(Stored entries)

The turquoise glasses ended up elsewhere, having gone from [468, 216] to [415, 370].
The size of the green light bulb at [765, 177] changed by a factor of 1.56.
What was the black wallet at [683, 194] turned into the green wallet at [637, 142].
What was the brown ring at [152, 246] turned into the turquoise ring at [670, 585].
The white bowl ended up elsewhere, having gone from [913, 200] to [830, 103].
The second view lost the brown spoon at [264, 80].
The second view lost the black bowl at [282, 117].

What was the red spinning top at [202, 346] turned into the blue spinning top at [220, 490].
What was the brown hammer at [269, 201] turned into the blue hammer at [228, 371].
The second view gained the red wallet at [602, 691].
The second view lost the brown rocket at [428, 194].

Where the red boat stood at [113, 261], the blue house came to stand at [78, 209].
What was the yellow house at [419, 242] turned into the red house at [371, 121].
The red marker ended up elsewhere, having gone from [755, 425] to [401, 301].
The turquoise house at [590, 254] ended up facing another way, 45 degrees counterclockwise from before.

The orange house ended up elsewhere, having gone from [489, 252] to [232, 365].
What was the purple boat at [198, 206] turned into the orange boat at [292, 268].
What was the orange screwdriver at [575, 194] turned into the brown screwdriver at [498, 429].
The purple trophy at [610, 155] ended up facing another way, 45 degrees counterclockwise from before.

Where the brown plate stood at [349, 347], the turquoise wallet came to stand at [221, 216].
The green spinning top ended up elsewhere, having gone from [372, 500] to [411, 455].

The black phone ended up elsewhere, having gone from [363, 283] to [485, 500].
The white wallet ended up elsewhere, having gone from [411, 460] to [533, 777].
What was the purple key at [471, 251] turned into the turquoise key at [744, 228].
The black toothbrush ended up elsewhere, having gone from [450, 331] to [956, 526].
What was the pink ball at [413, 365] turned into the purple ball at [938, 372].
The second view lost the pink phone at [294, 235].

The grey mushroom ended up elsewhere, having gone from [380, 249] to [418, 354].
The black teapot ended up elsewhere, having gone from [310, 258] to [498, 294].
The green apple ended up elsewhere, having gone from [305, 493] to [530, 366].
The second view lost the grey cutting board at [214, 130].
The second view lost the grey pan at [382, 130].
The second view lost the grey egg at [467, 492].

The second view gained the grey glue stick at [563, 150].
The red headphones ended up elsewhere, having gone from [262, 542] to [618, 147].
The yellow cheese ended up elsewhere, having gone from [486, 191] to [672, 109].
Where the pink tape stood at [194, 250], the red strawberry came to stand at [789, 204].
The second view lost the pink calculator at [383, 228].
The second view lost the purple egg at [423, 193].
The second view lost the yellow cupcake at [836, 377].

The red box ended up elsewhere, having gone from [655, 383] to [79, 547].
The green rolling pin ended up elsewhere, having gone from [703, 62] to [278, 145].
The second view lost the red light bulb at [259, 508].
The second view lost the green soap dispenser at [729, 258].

→ Problem to work on:
Set all the entries above down again exactly.

→ Solution to the problem:
The turquoise glasses ended up elsewhere, having gone from [468, 216] to [415, 370].
The size of the green light bulb at [765, 177] changed by a factor of 1.56.
What was the black wallet at [683, 194] turned into the green wallet at [637, 142].
What was the brown ring at [152, 246] turned into the turquoise ring at [670, 585].
The white bowl ended up elsewhere, having gone from [913, 200] to [830, 103].
The second view lost the brown spoon at [264, 80].
The second view lost the black bowl at [282, 117].

What was the red spinning top at [202, 346] turned into the blue spinning top at [220, 490].
What was the brown hammer at [269, 201] turned into the blue hammer at [228, 371].
The second view gained the red wallet at [602, 691].
The second view lost the brown rocket at [428, 194].

Where the red boat stood at [113, 261], the blue house came to stand at [78, 209].
What was the yellow house at [419, 242] turned into the red house at [371, 121].
The red marker ended up elsewhere, having gone from [755, 425] to [401, 301].
The turquoise house at [590, 254] ended up facing another way, 45 degrees counterclockwise from before.

The orange house ended up elsewhere, having gone from [489, 252] to [232, 365].
What was the purple boat at [198, 206] turned into the orange boat at [292, 268].
What was the orange screwdriver at [575, 194] turned into the brown screwdriver at [498, 429].
The purple trophy at [610, 155] ended up facing another way, 45 degrees counterclockwise from before.

Where the brown plate stood at [349, 347], the turquoise wallet came to stand at [221, 216].
The green spinning top ended up elsewhere, having gone from [372, 500] to [411, 455].

The black phone ended up elsewhere, having gone from [363, 283] to [485, 500].
The white wallet ended up elsewhere, having gone from [411, 460] to [533, 777].
What was the purple key at [471, 251] turned into the turquoise key at [744, 228].
The black toothbrush ended up elsewhere, having gone from [450, 331] to [956, 526].
What was the pink ball at [413, 365] turned into the purple ball at [938, 372].
The second view lost the pink phone at [294, 235].

The grey mushroom ended up elsewhere, having gone from [380, 249] to [418, 354].
The black teapot ended up elsewhere, having gone from [310, 258] to [498, 294].
The green apple ended up elsewhere, having gone from [305, 493] to [530, 366].
The second view lost the grey cutting board at [214, 130].
The second view lost the grey pan at [382, 130].
The second view lost the grey egg at [467, 492].

The second view gained the grey glue stick at [563, 150].
The red headphones ended up elsewhere, having gone from [262, 542] to [618, 147].
The yellow cheese ended up elsewhere, having gone from [486, 191] to [672, 109].
Where the pink tape stood at [194, 250], the red strawberry came to stand at [789, 204].
The second view lost the pink calculator at [383, 228].
The second view lost the purple egg at [423, 193].
The second view lost the yellow cupcake at [836, 377].

The red box ended up elsewhere, having gone from [655, 383] to [79, 547].
The green rolling pin ended up elsewhere, having gone from [703, 62] to [278, 145].
The second view lost the red light bulb at [259, 508].
The second view lost the green soap dispenser at [729, 258].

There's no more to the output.